Source data:
************

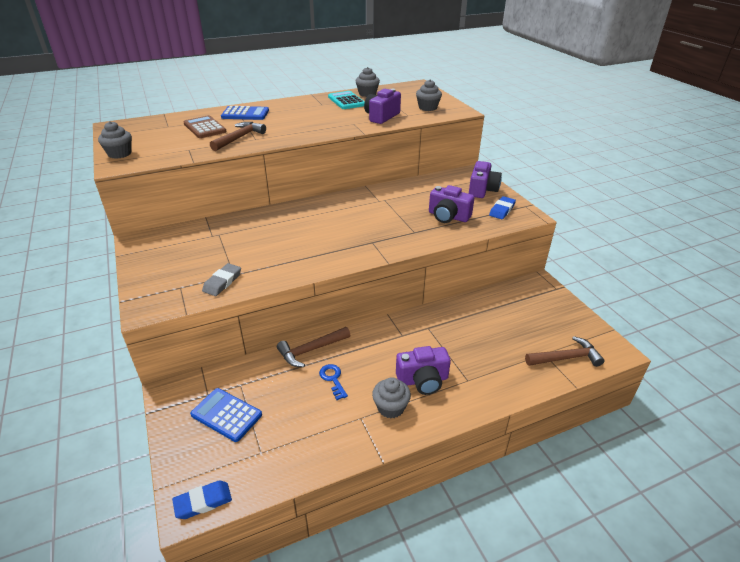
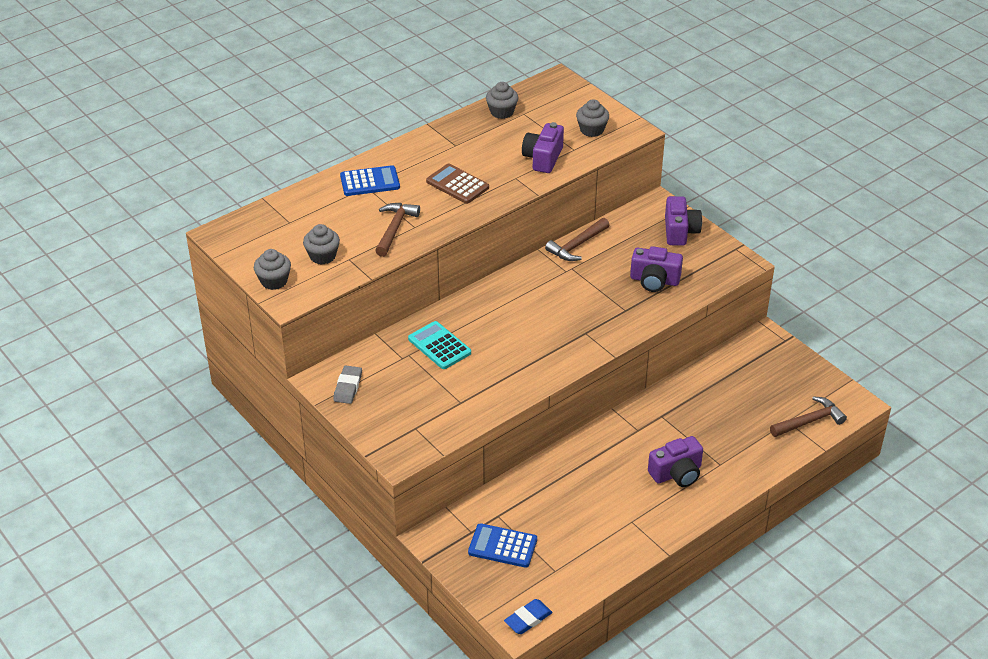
camera: 15 degrees left, 5 degrees up
(204, 128) = (338, 217): brown calculator -> brown calculator (457, 184)
(222, 282) = (455, 413): grey eraser -> grey eraser (348, 387)
(311, 350) = (550, 466): brown hammer -> brown hammer (577, 245)
(333, 379) = (588, 491): blue key -> none
(346, 101) = (483, 132): turquoise calculator -> turquoise calculator (439, 346)
(390, 407) = (656, 506): grey cupcake -> grey cupcake (322, 256)
(502, 210) = (711, 260): blue eraser -> none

************

#### [TASK]
Without the pictures, reproduce the entries exactly.

#### [RESPONSE FOR THIS EXERCISE]
camera: 15 degrees left, 5 degrees up
(204, 128) = (338, 217): brown calculator -> brown calculator (457, 184)
(222, 282) = (455, 413): grey eraser -> grey eraser (348, 387)
(311, 350) = (550, 466): brown hammer -> brown hammer (577, 245)
(333, 379) = (588, 491): blue key -> none
(346, 101) = (483, 132): turquoise calculator -> turquoise calculator (439, 346)
(390, 407) = (656, 506): grey cupcake -> grey cupcake (322, 256)
(502, 210) = (711, 260): blue eraser -> none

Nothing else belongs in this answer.